__EXERCISE PROMPT__: Make an exact copy of the entries below with the pictures removed.

__RECORDS SUPPLIED__:
- - - - - - -

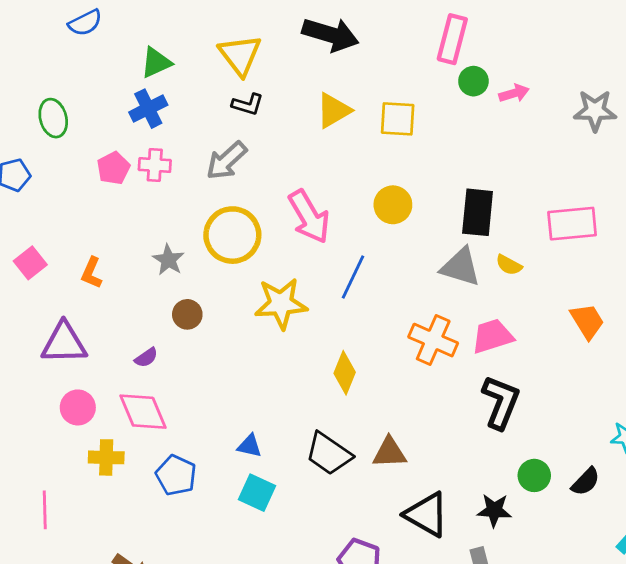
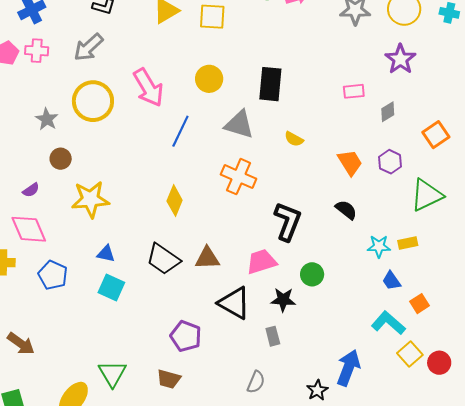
pink rectangle: (572, 224) -> (354, 91), moved, size x0.6
yellow semicircle: (509, 265) -> (294, 139), moved
gray triangle: (461, 267) -> (239, 125), moved
yellow star: (281, 304) -> (90, 199), moved
pink trapezoid: (492, 336) -> (261, 262), moved
black semicircle: (586, 482) -> (346, 210), moved, turned -95

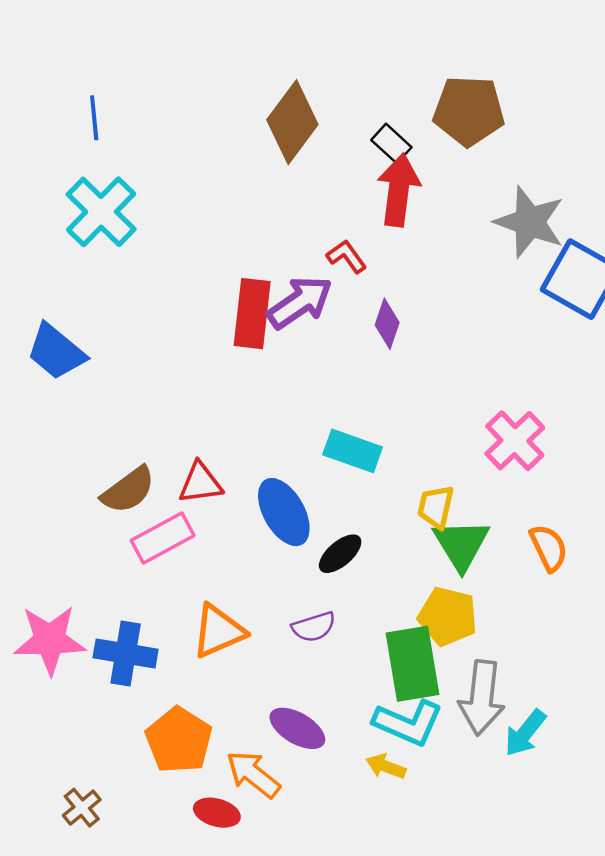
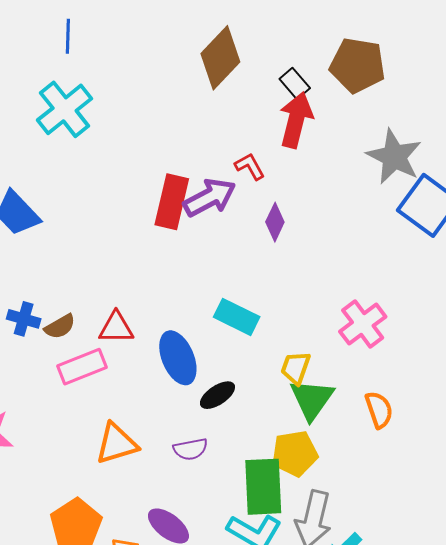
brown semicircle: (128, 490) -> (60, 327), size x0.7
yellow pentagon: (448, 616) -> (295, 453), turned -30
blue cross: (126, 654) -> (24, 319), moved, size x0.7

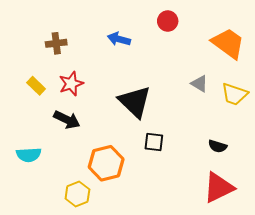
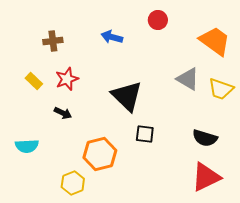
gray triangle: (200, 84) -> (188, 79), size x1.4
black arrow: (67, 120) -> (63, 113), size x0.7
black semicircle: (218, 146) -> (205, 138), size x1.4

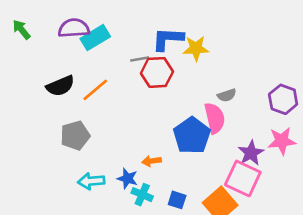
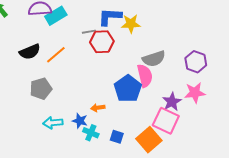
gray semicircle: (227, 95) -> (154, 59), size x1.6

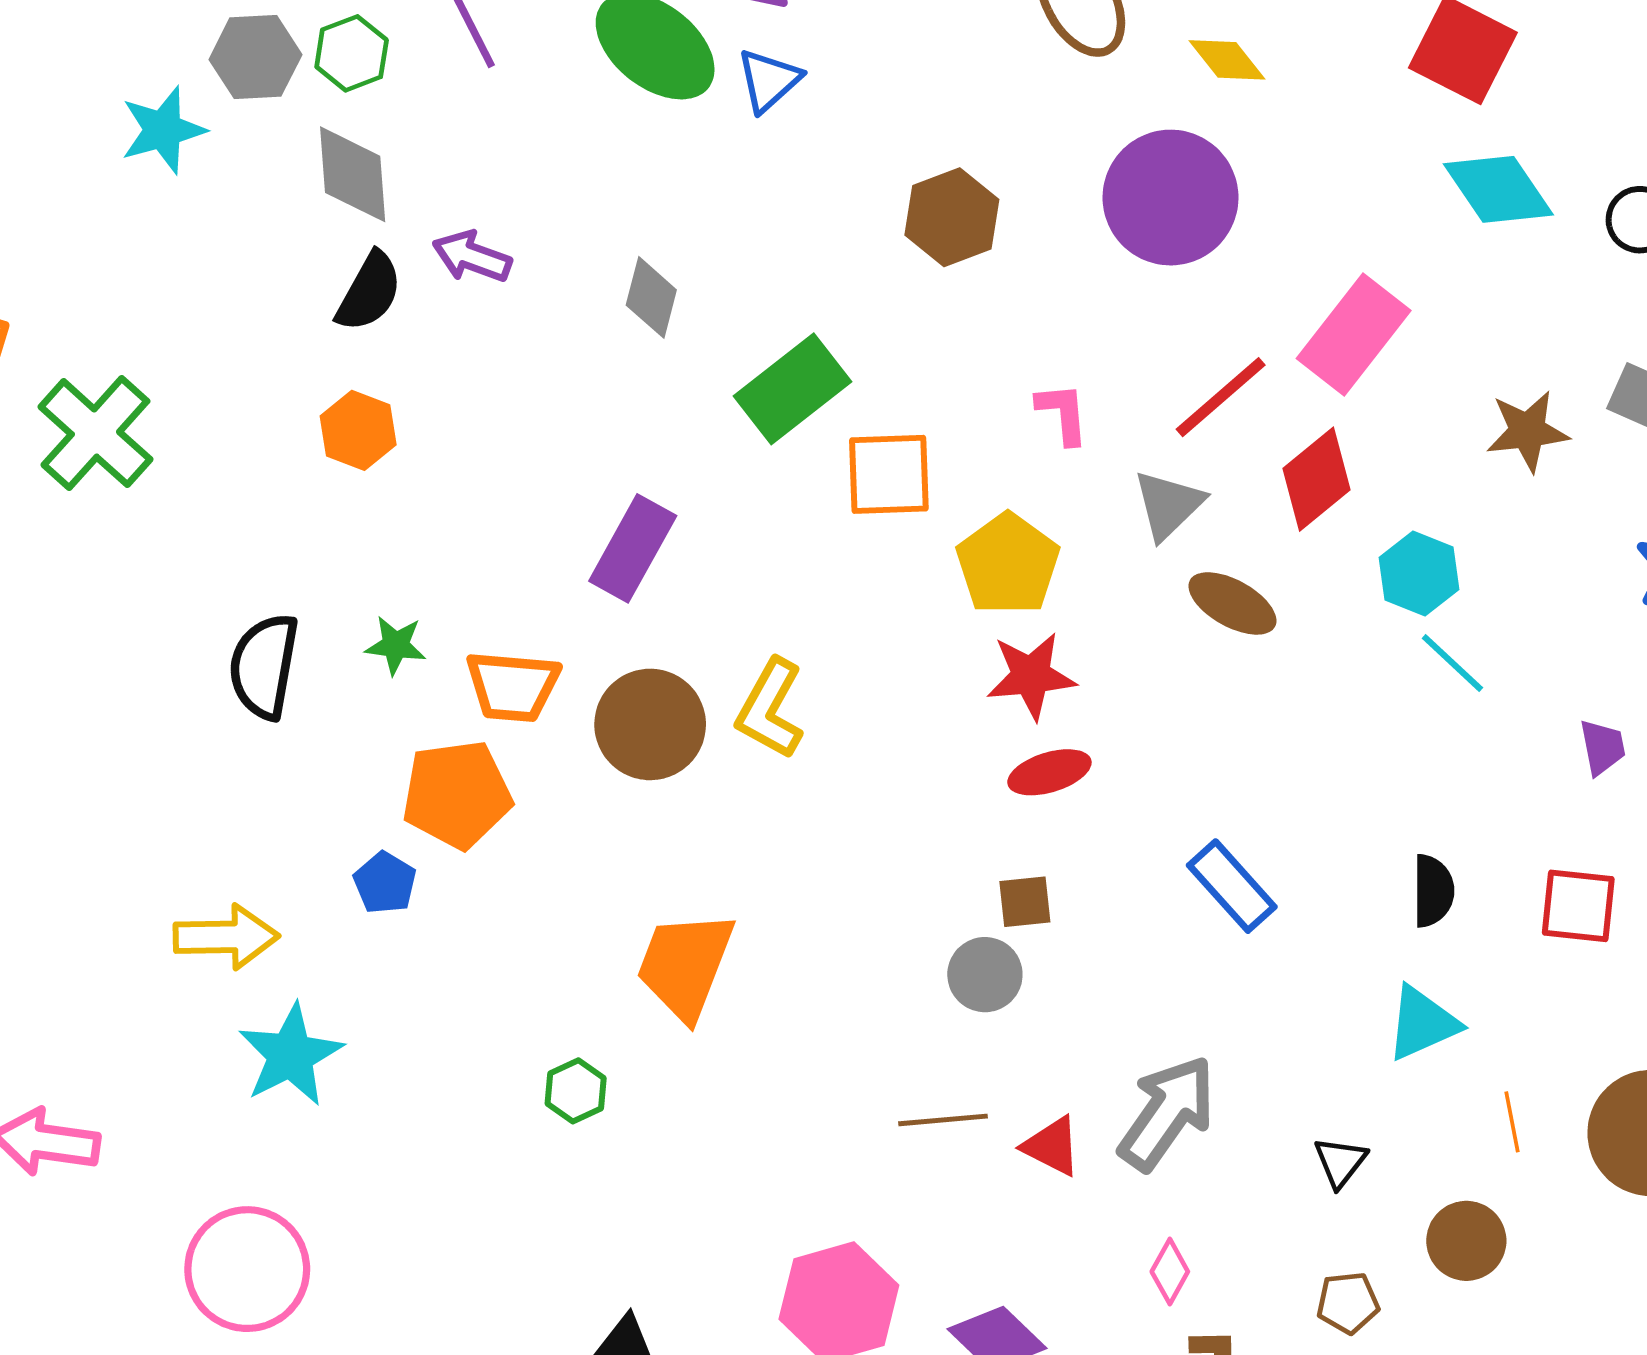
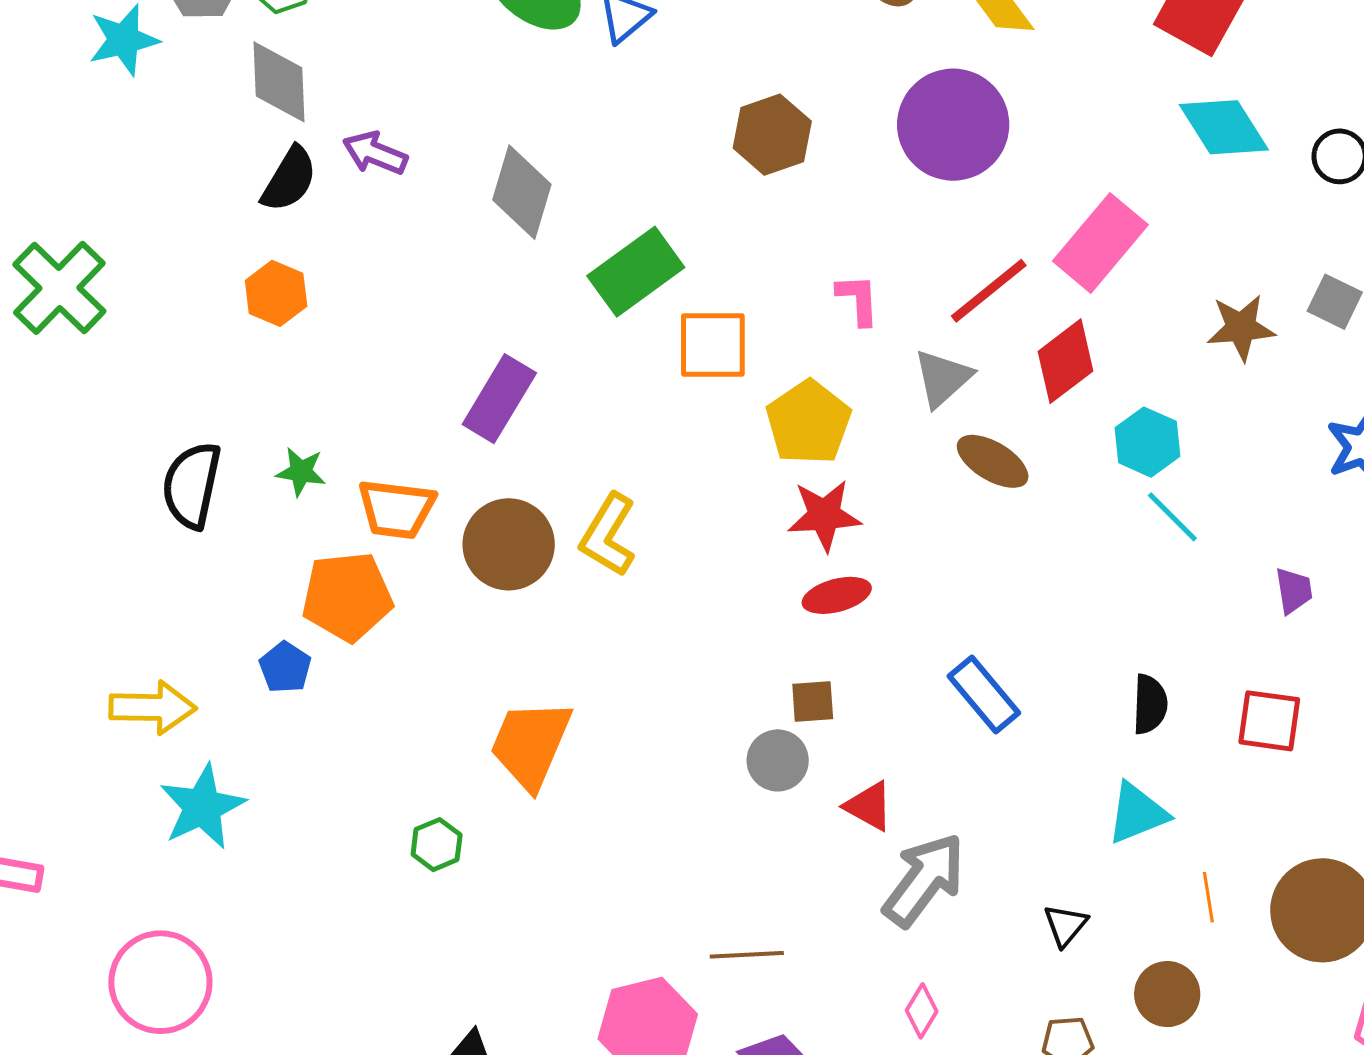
gray diamond: (651, 297) -> (522, 192), size x1.4
brown line: (943, 1120) -> (747, 955), moved
red triangle: (1052, 1146) -> (869, 806), moved

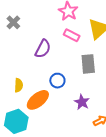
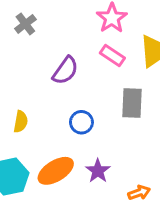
orange ellipse: (38, 100) -> (56, 171), moved
purple star: (82, 102) -> (98, 171), moved

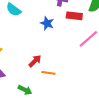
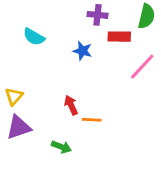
red arrow: (35, 61) -> (71, 105), turned -64

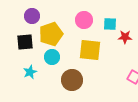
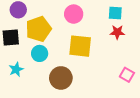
cyan square: (110, 24) -> (115, 13), moved

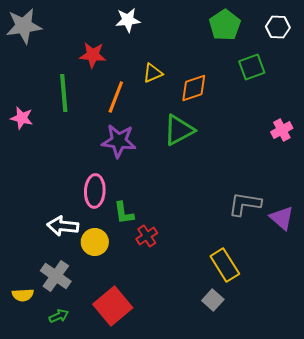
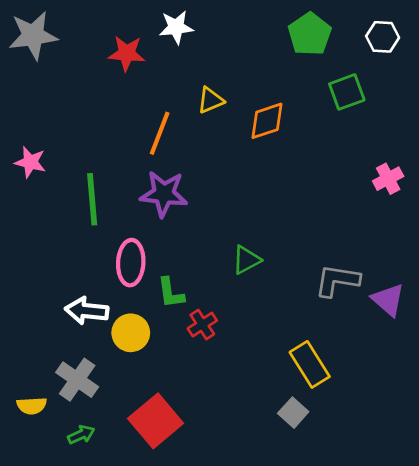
red star: (93, 55) -> (127, 53), moved
green line: (64, 93) -> (92, 199), moved
green triangle: (179, 130) -> (246, 260), moved, size x0.7

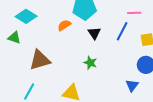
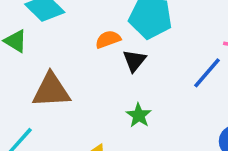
black triangle: (94, 33) -> (134, 61), moved

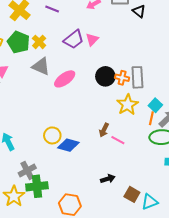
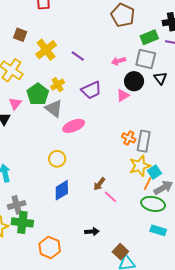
pink triangle: (92, 39) -> (123, 95), moved
green pentagon: (19, 42) -> (38, 94), moved
black circle: (105, 76) -> (134, 81), moved
yellow star: (128, 105) -> (140, 166), moved
yellow circle: (52, 135) -> (57, 159), moved
blue diamond: (68, 145) -> (62, 190), turned -60
brown square: (132, 194) -> (120, 252), moved

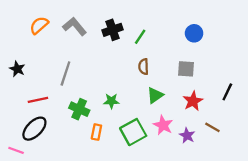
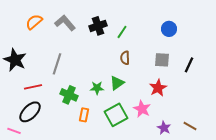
black star: (17, 69) -> (15, 60), size x1.6
black line: (227, 92) -> (189, 65), moved
green triangle: (155, 95) -> (117, 83), moved
red star: (193, 101) -> (158, 88), moved
brown line: (212, 127) -> (190, 126), moved
purple star: (187, 135) -> (164, 128), moved

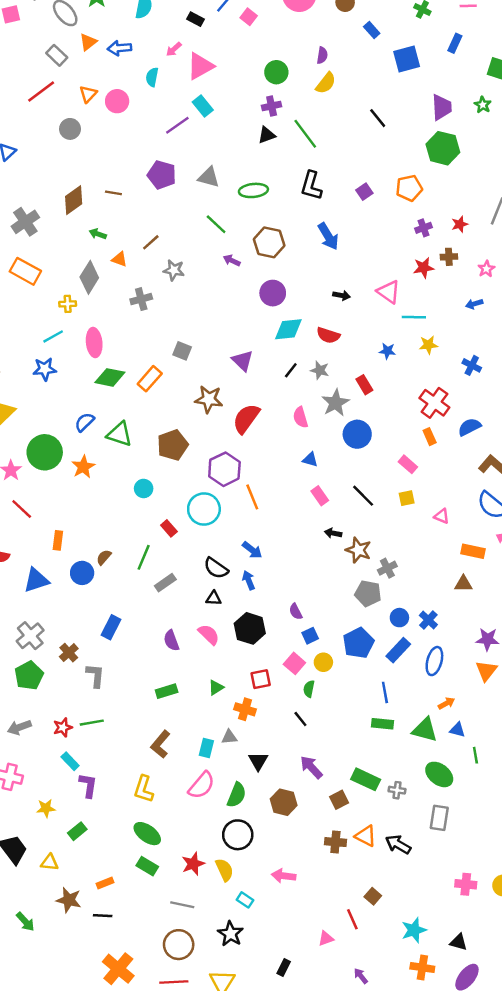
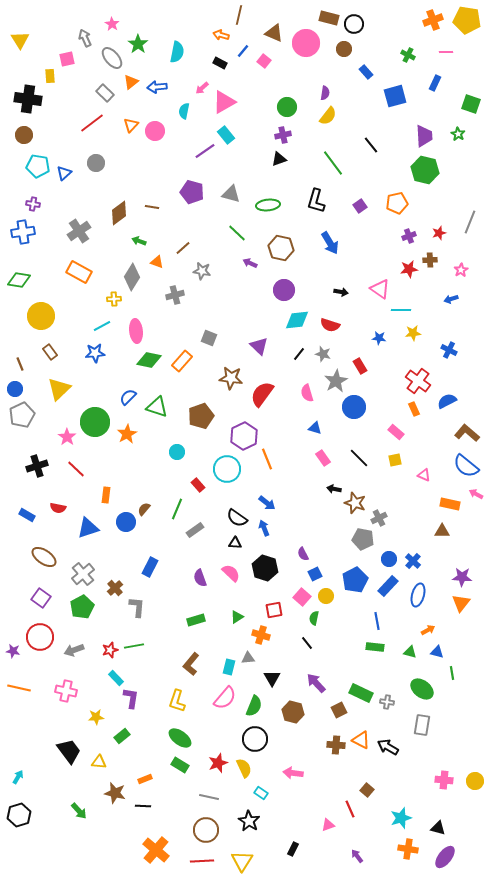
gray circle: (70, 129) -> (96, 163), moved
green line: (305, 134) -> (333, 163), moved
green triangle: (425, 730) -> (410, 652), size x0.6

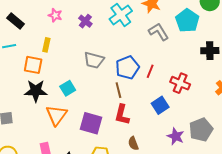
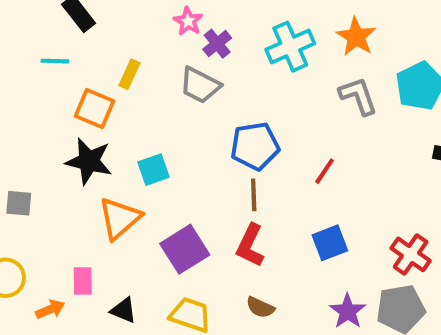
pink star: (55, 15) -> (188, 21), moved
gray trapezoid: (94, 60) -> (200, 85), moved
blue pentagon: (127, 68) -> (255, 146), moved
red cross: (180, 83) -> (411, 254), moved
purple square: (91, 123) -> (185, 249), turned 30
brown semicircle: (133, 143) -> (260, 307), turned -56

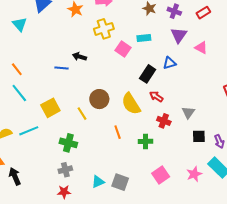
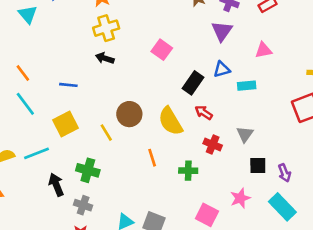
yellow cross: (104, 29) -> (106, 28), moved
purple triangle: (179, 35) -> (222, 31), moved
cyan rectangle: (144, 38) -> (247, 86), moved
pink triangle: (201, 48) -> (263, 50), turned -40
blue line: (62, 68) -> (68, 85), moved
gray cross: (65, 170) -> (83, 205), turned 32
pink star: (194, 174) -> (240, 198), moved
pink square: (161, 175) -> (207, 215), turned -30
black arrow: (15, 176) -> (56, 185), moved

- - - - - - -

__SOLUTION TO THE PROBLEM__:
pink rectangle: (572, 224) -> (354, 91), moved, size x0.6
yellow semicircle: (509, 265) -> (294, 139), moved
gray triangle: (461, 267) -> (239, 125), moved
yellow star: (281, 304) -> (90, 199), moved
pink trapezoid: (492, 336) -> (261, 262), moved
black semicircle: (586, 482) -> (346, 210), moved, turned -95

brown semicircle: (128, 490) -> (60, 327), size x0.7
yellow pentagon: (448, 616) -> (295, 453), turned -30
blue cross: (126, 654) -> (24, 319), moved, size x0.7

gray triangle: (200, 84) -> (188, 79), size x1.4
black arrow: (67, 120) -> (63, 113), size x0.7
black semicircle: (218, 146) -> (205, 138), size x1.4

gray semicircle: (227, 95) -> (154, 59), size x1.6

gray diamond: (651, 297) -> (522, 192), size x1.4
brown line: (943, 1120) -> (747, 955), moved
red triangle: (1052, 1146) -> (869, 806), moved

orange ellipse: (38, 100) -> (56, 171), moved
purple star: (82, 102) -> (98, 171), moved

red arrow: (35, 61) -> (71, 105), turned -64

cyan square: (110, 24) -> (115, 13), moved

red star: (93, 55) -> (127, 53), moved
green line: (64, 93) -> (92, 199), moved
green triangle: (179, 130) -> (246, 260), moved, size x0.7

black triangle: (94, 33) -> (134, 61), moved

pink triangle: (92, 39) -> (123, 95), moved
green pentagon: (19, 42) -> (38, 94), moved
black circle: (105, 76) -> (134, 81), moved
yellow star: (128, 105) -> (140, 166), moved
yellow circle: (52, 135) -> (57, 159), moved
blue diamond: (68, 145) -> (62, 190), turned -60
brown square: (132, 194) -> (120, 252), moved

black star: (17, 69) -> (15, 60), size x1.6
black line: (227, 92) -> (189, 65), moved
green triangle: (155, 95) -> (117, 83), moved
red star: (193, 101) -> (158, 88), moved
brown line: (212, 127) -> (190, 126), moved
purple star: (187, 135) -> (164, 128), moved

gray circle: (70, 129) -> (96, 163), moved
green line: (305, 134) -> (333, 163), moved
green triangle: (425, 730) -> (410, 652), size x0.6

pink star: (55, 15) -> (188, 21), moved
gray trapezoid: (94, 60) -> (200, 85), moved
blue pentagon: (127, 68) -> (255, 146), moved
red cross: (180, 83) -> (411, 254), moved
purple square: (91, 123) -> (185, 249), turned 30
brown semicircle: (133, 143) -> (260, 307), turned -56

yellow cross: (104, 29) -> (106, 28), moved
purple triangle: (179, 35) -> (222, 31), moved
cyan rectangle: (144, 38) -> (247, 86), moved
pink triangle: (201, 48) -> (263, 50), turned -40
blue line: (62, 68) -> (68, 85), moved
gray cross: (65, 170) -> (83, 205), turned 32
pink star: (194, 174) -> (240, 198), moved
pink square: (161, 175) -> (207, 215), turned -30
black arrow: (15, 176) -> (56, 185), moved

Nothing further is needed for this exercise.